*Material provided:*
================

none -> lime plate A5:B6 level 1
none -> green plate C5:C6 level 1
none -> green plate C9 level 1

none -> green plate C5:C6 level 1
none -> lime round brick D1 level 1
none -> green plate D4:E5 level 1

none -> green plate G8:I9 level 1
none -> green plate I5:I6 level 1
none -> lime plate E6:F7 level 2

================

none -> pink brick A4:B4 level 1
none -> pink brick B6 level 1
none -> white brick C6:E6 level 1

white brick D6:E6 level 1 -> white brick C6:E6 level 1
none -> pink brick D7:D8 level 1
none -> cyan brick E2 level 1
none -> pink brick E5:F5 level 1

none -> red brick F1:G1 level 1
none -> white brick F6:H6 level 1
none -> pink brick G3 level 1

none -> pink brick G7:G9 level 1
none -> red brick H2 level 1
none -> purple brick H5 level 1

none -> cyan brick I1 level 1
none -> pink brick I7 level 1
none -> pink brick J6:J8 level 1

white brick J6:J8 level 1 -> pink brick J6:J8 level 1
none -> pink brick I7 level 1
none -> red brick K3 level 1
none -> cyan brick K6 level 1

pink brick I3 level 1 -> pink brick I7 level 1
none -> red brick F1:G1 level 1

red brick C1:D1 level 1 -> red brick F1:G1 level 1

================

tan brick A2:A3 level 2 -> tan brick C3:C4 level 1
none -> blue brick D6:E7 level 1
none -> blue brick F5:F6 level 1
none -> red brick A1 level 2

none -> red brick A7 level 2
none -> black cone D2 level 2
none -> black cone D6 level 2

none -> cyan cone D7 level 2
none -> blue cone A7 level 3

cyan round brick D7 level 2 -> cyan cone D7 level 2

================

*Directions for this task:* In the listing above, find the line containing "none -> pink brick E5:F5 level 1" and the line containing "none -> cyan brick I1 level 1". Output them and every line between, exactly, and nothing else.

*Written solution:*
none -> pink brick E5:F5 level 1

none -> red brick F1:G1 level 1
none -> white brick F6:H6 level 1
none -> pink brick G3 level 1

none -> pink brick G7:G9 level 1
none -> red brick H2 level 1
none -> purple brick H5 level 1

none -> cyan brick I1 level 1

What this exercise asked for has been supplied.